START Dataset

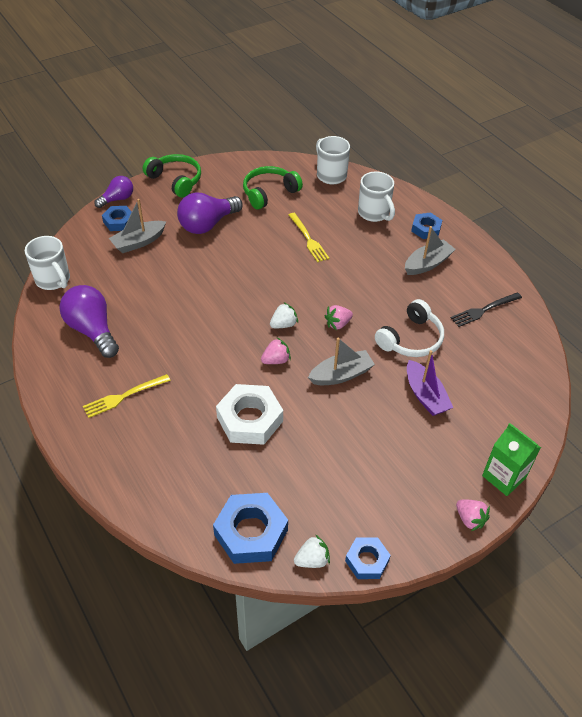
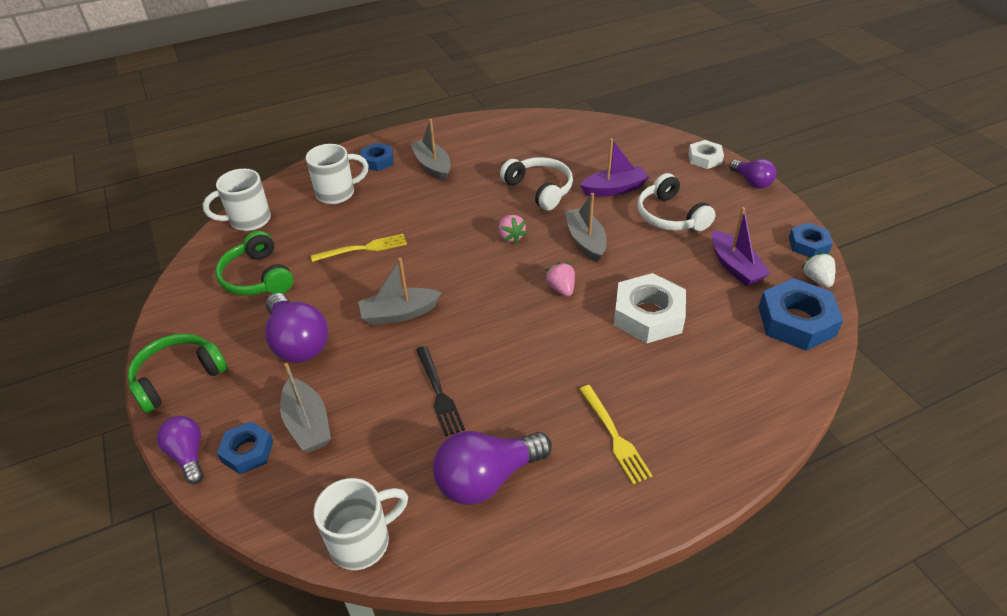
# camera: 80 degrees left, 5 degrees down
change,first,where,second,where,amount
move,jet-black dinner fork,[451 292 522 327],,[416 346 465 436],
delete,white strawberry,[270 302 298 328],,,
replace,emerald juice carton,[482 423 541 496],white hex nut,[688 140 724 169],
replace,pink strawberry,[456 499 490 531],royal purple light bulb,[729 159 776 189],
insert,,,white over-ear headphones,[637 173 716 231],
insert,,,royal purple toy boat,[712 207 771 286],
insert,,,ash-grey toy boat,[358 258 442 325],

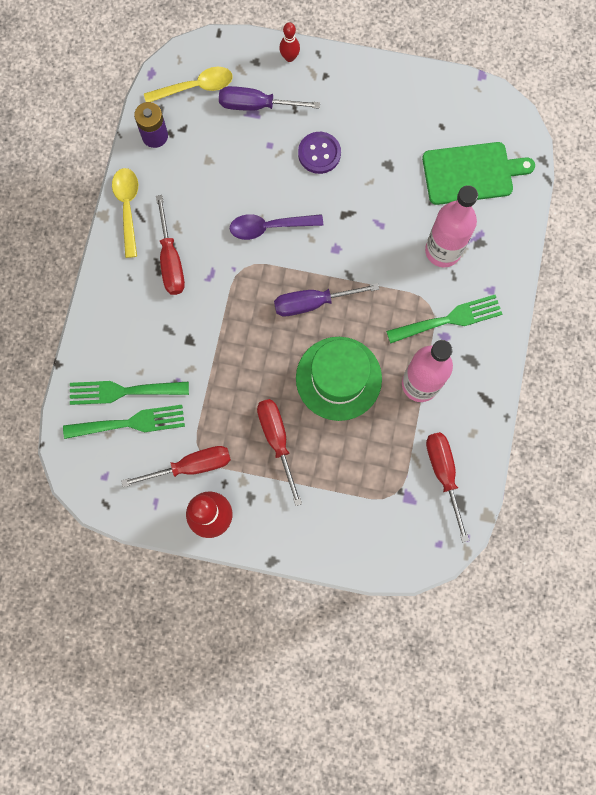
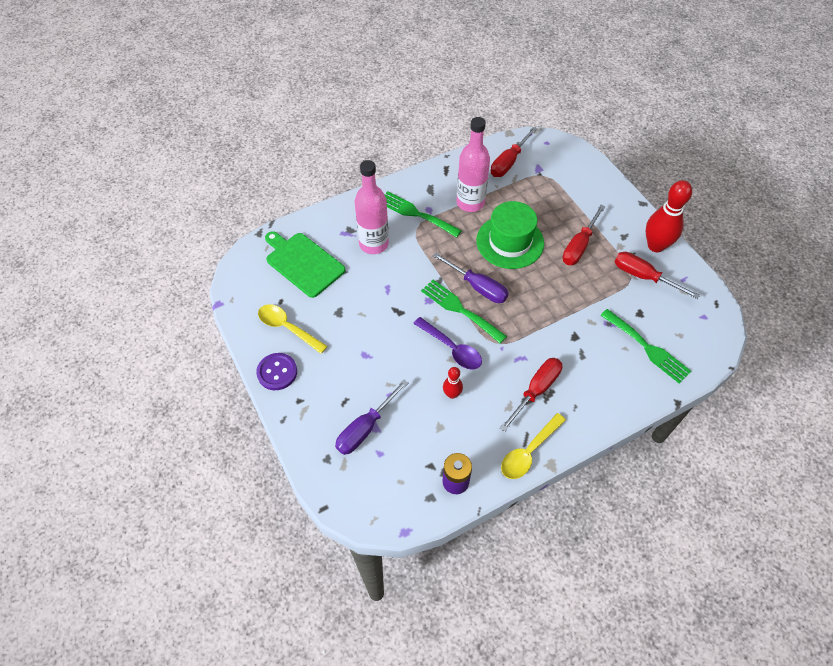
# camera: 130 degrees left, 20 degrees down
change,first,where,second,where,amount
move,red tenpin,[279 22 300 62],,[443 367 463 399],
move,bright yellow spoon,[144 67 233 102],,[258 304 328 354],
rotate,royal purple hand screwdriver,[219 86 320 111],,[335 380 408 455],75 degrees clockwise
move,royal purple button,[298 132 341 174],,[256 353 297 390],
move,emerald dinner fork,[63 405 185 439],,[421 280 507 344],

END Dataset
START Dataset

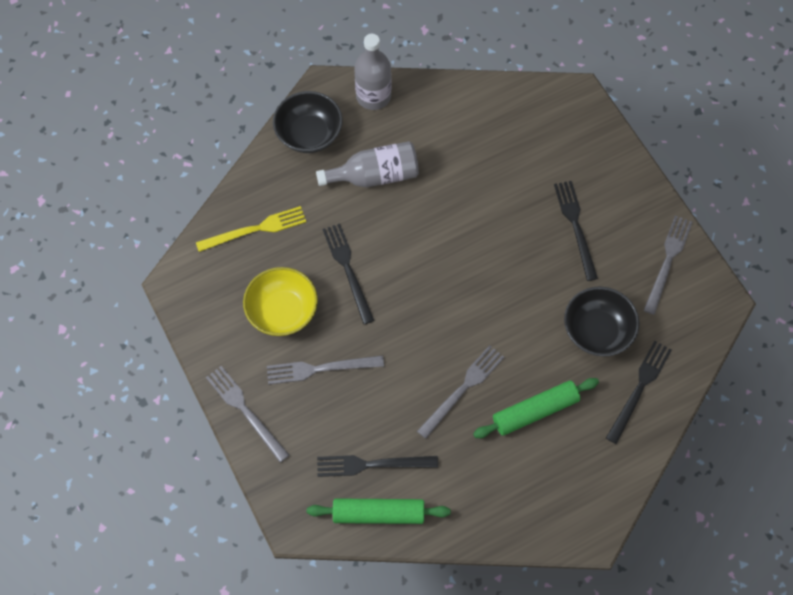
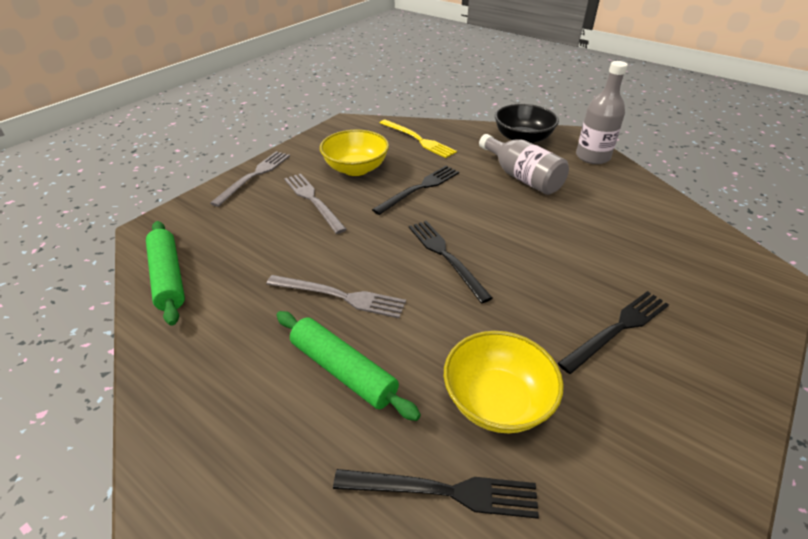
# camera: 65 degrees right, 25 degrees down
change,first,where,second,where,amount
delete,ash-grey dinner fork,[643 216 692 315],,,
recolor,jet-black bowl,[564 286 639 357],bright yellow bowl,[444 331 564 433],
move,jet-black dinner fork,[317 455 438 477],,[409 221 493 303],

END Dataset
START Dataset

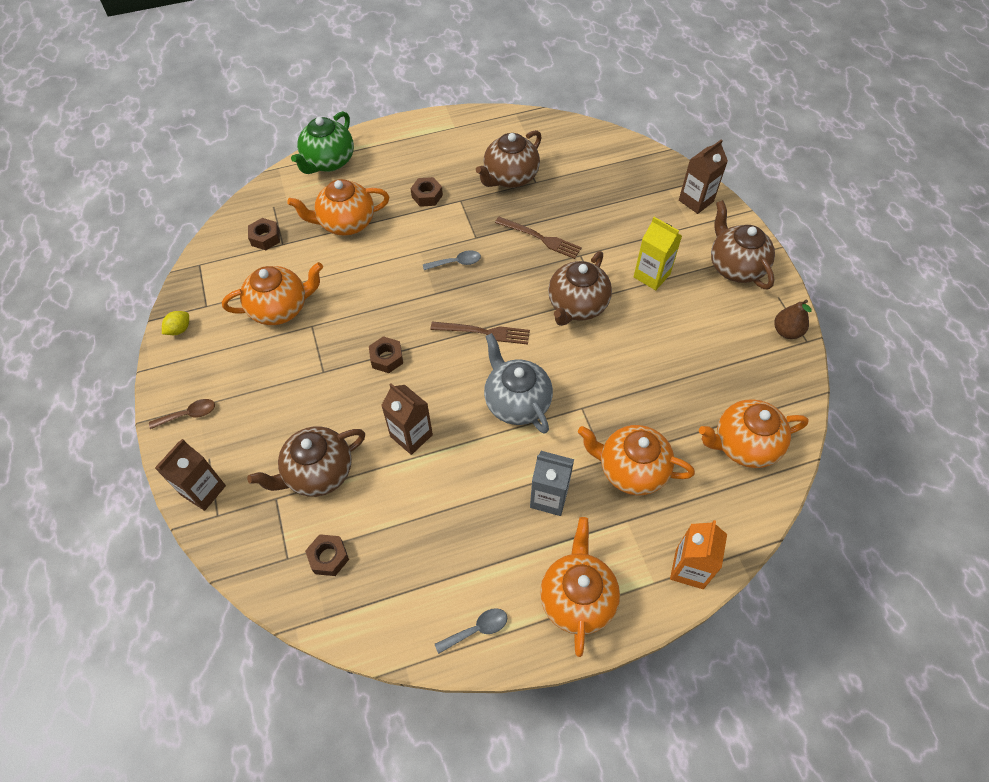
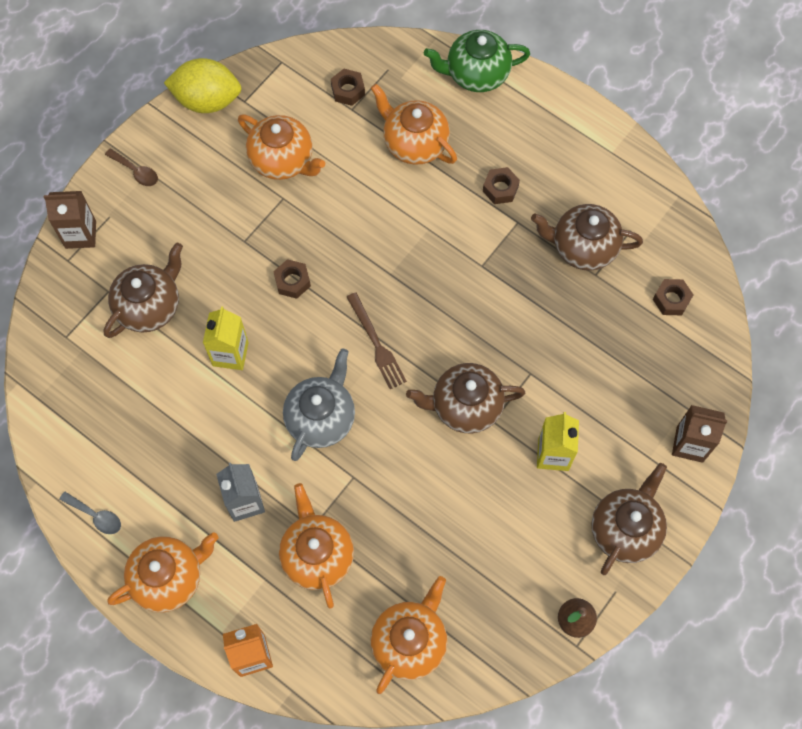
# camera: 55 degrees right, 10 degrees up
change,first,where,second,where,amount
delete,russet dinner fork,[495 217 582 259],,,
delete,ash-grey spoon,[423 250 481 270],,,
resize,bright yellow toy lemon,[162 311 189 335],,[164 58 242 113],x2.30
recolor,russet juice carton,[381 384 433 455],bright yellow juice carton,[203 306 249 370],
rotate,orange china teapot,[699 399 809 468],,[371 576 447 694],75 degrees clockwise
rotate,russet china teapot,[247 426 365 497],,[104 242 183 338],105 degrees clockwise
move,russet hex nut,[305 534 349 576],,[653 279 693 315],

END Dataset

Give back exactly the lines of the listing above from the one that contains "move,jet-black dinner fork,[451" up to and including the one that contains "# camera: 130 degrees left, 20 degrees down", but not the pictures, and no other lines.

move,jet-black dinner fork,[451 292 522 327],,[416 346 465 436],
delete,white strawberry,[270 302 298 328],,,
replace,emerald juice carton,[482 423 541 496],white hex nut,[688 140 724 169],
replace,pink strawberry,[456 499 490 531],royal purple light bulb,[729 159 776 189],
insert,,,white over-ear headphones,[637 173 716 231],
insert,,,royal purple toy boat,[712 207 771 286],
insert,,,ash-grey toy boat,[358 258 442 325],

# camera: 130 degrees left, 20 degrees down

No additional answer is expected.